* **Required work**: No pictures, please. Copy exactly the lines from the one with "D1: LED green" through the final line below.

────

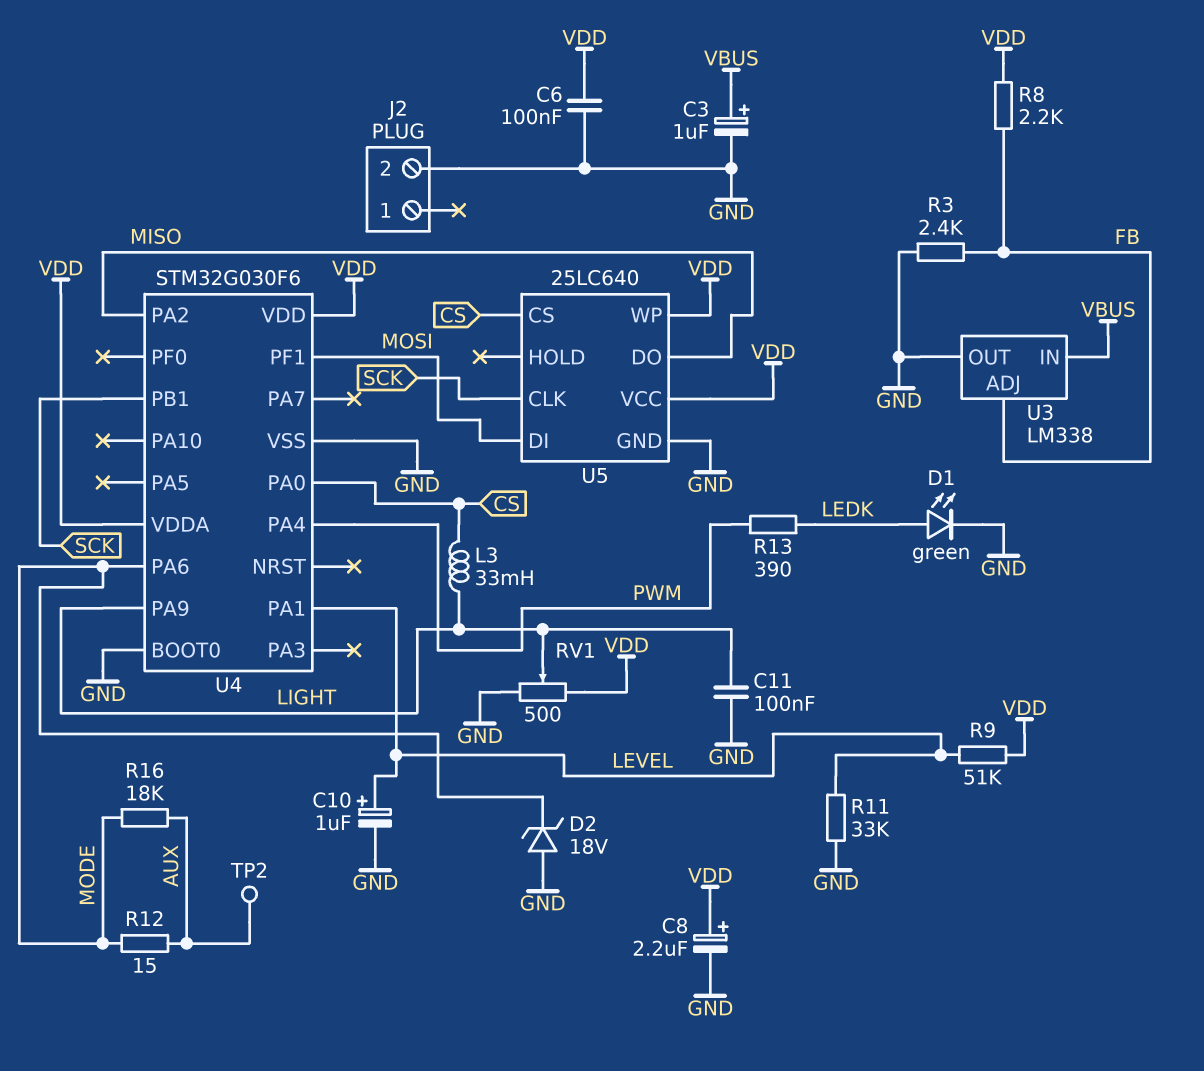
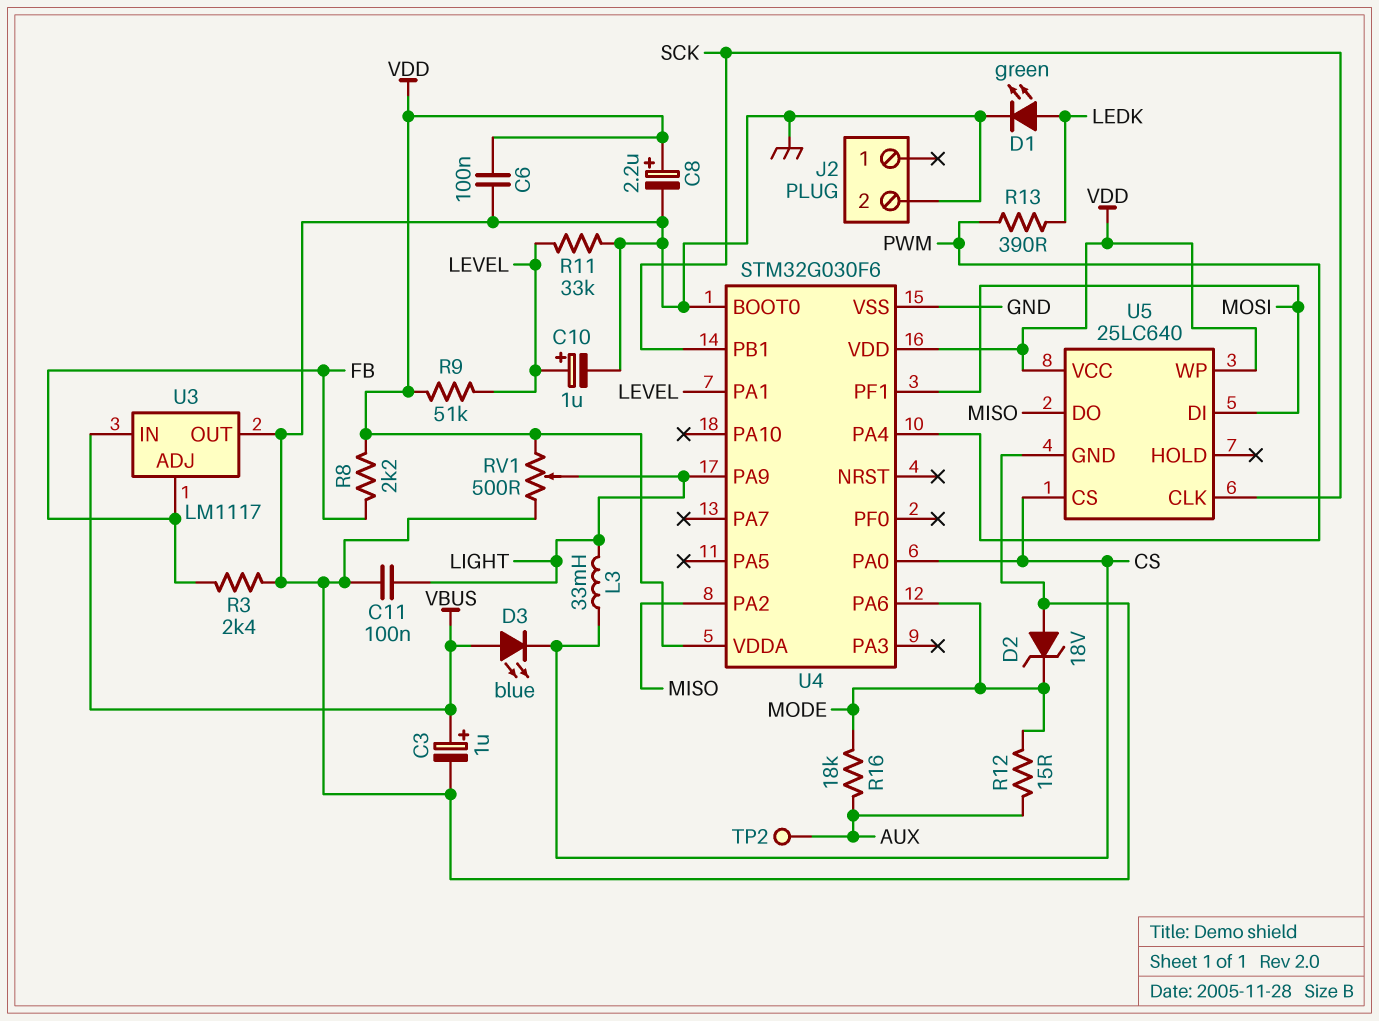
D3: none -> LED blue (A VBUS, K CS)
U3: LM338 -> LM1117

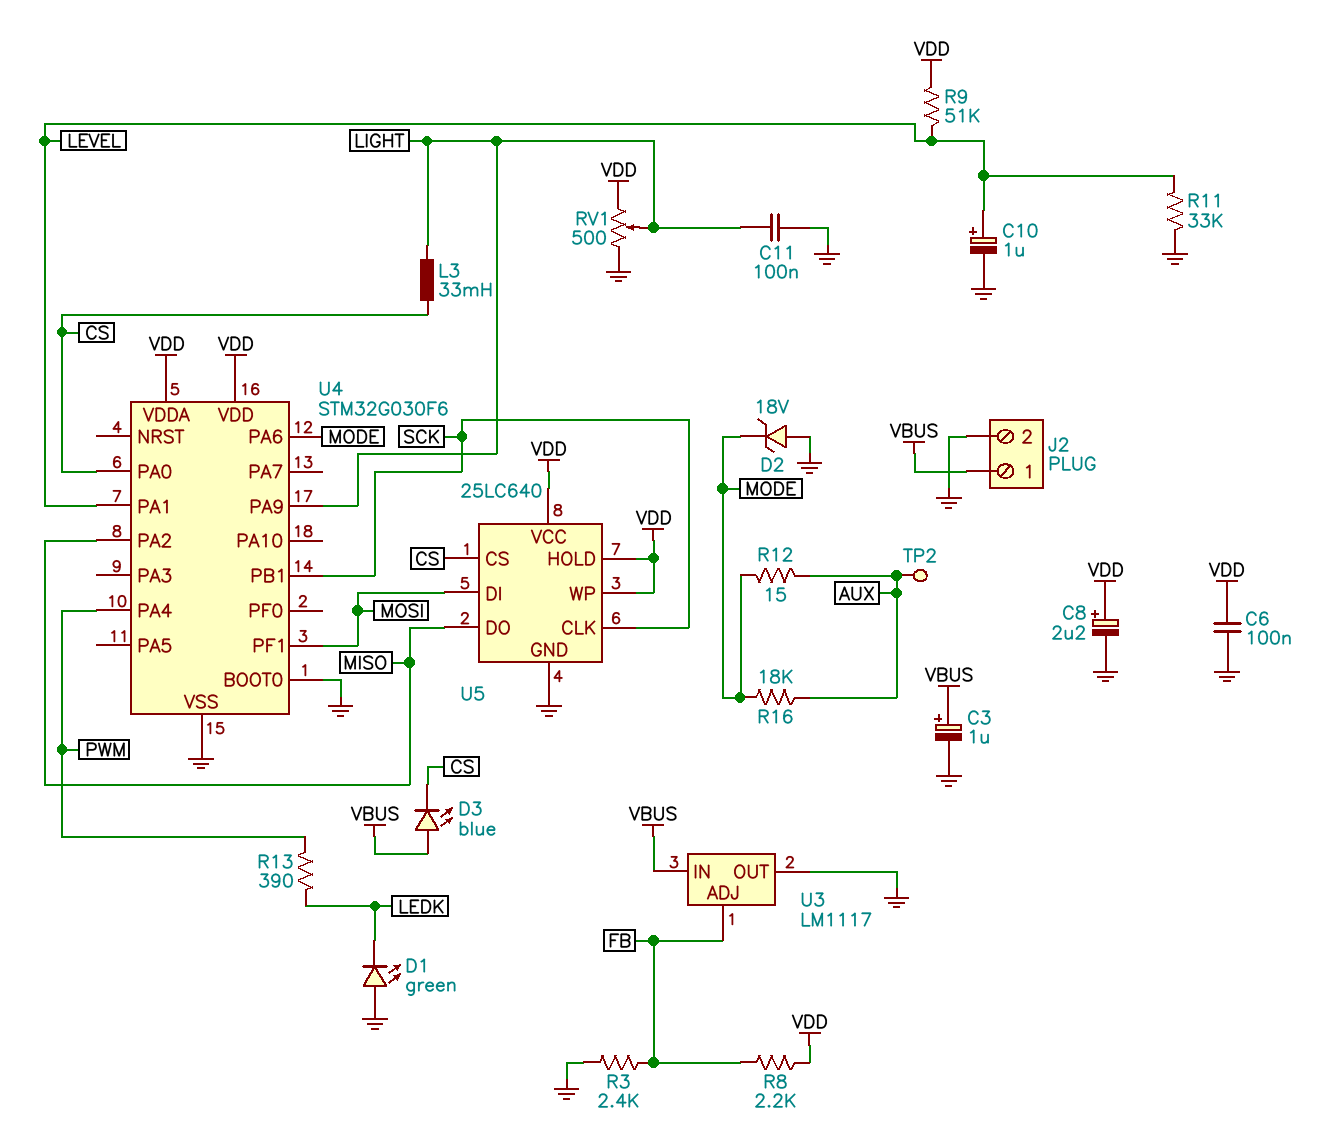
D1: LED green (A LEDK, K GND) -> LED green (A GND, K LEDK)
J2 pin 1: none -> VBUS
U5 pin HOLD: none -> VDD

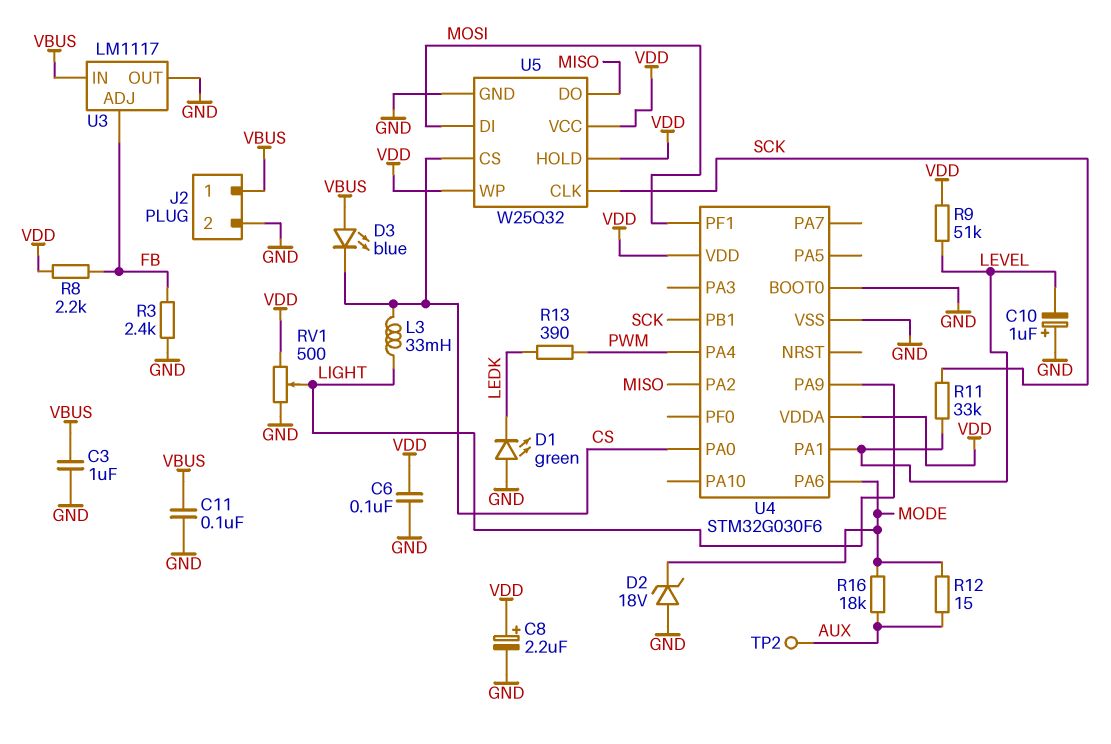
C3: 1uF (plus VBUS, minus GND) -> 1uF (GND, VBUS)
C10: 1uF (plus LEVEL, minus GND) -> 1uF (plus GND, minus LEVEL)
C11: 100nF (GND, LIGHT) -> 100nF (GND, VBUS)
R11: 33k (GND, LEVEL) -> 33k (LEVEL, SCK)
U5: 25LC640 -> W25Q32

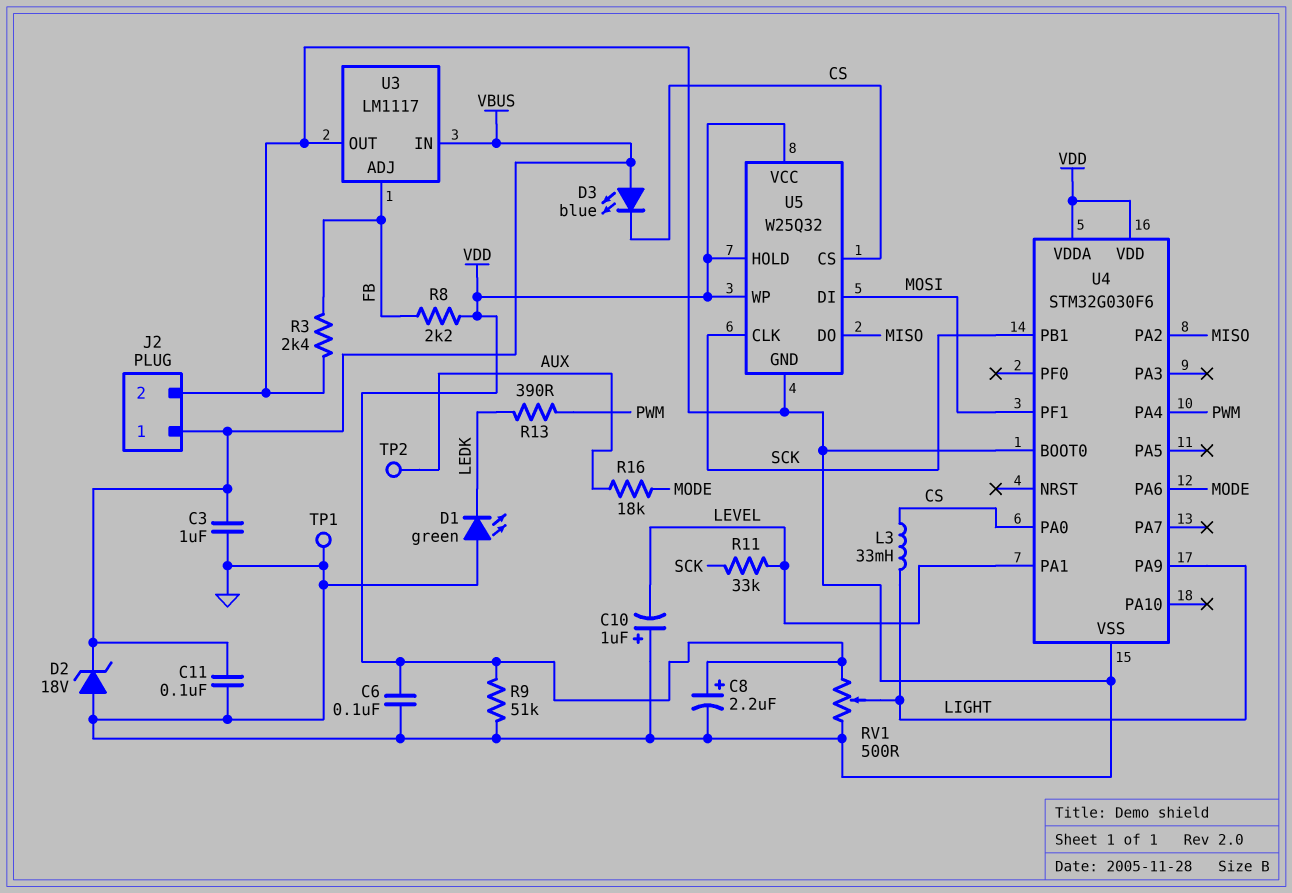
D2: zener 18V (A GND, K MODE) -> zener 18V (A GND, K VBUS)
R9: 51k (LEVEL, VDD) -> 51k (GND, VDD)
R12: 15 (AUX, MODE) -> none
TP1: none -> test point (GND)

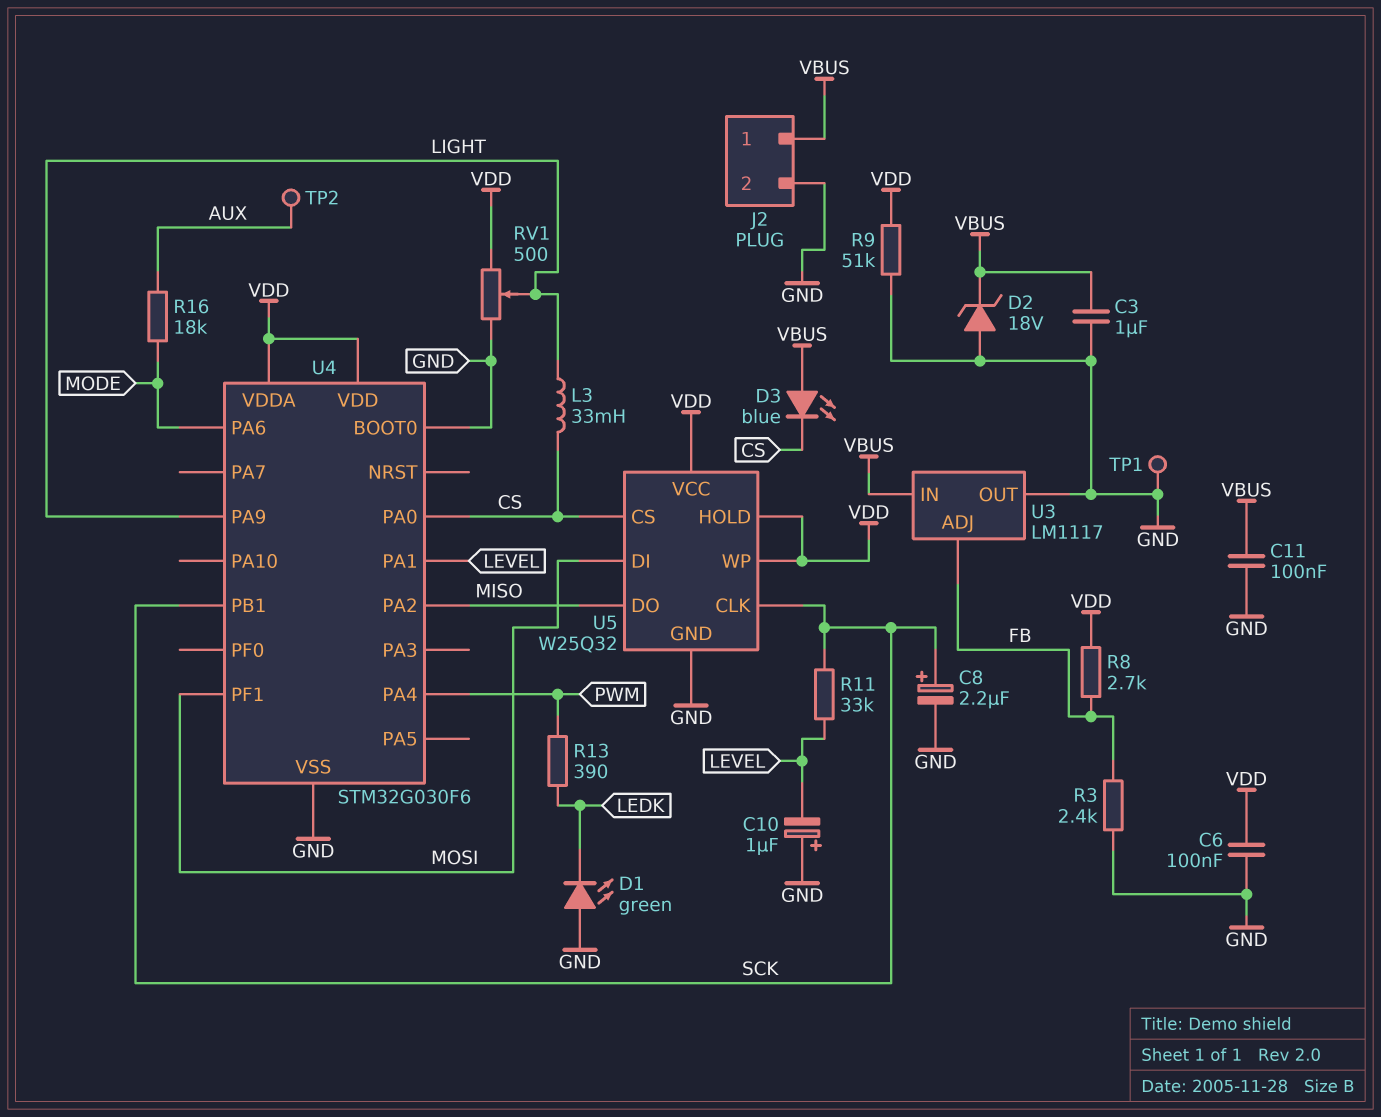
C8: 2.2uF (plus VDD, minus GND) -> 2.2uF (plus SCK, minus GND)
R8: 2.2k (FB, VDD) -> 2.7k (FB, VDD)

────

* **Output of the exercise**:
D1: LED green (A LEDK, K GND) -> LED green (A GND, K LEDK)
J2 pin 1: none -> VBUS
U5 pin HOLD: none -> VDD

C3: 1uF (plus VBUS, minus GND) -> 1uF (GND, VBUS)
C10: 1uF (plus LEVEL, minus GND) -> 1uF (plus GND, minus LEVEL)
C11: 100nF (GND, LIGHT) -> 100nF (GND, VBUS)
R11: 33k (GND, LEVEL) -> 33k (LEVEL, SCK)
U5: 25LC640 -> W25Q32

D2: zener 18V (A GND, K MODE) -> zener 18V (A GND, K VBUS)
R9: 51k (LEVEL, VDD) -> 51k (GND, VDD)
R12: 15 (AUX, MODE) -> none
TP1: none -> test point (GND)

C8: 2.2uF (plus VDD, minus GND) -> 2.2uF (plus SCK, minus GND)
R8: 2.2k (FB, VDD) -> 2.7k (FB, VDD)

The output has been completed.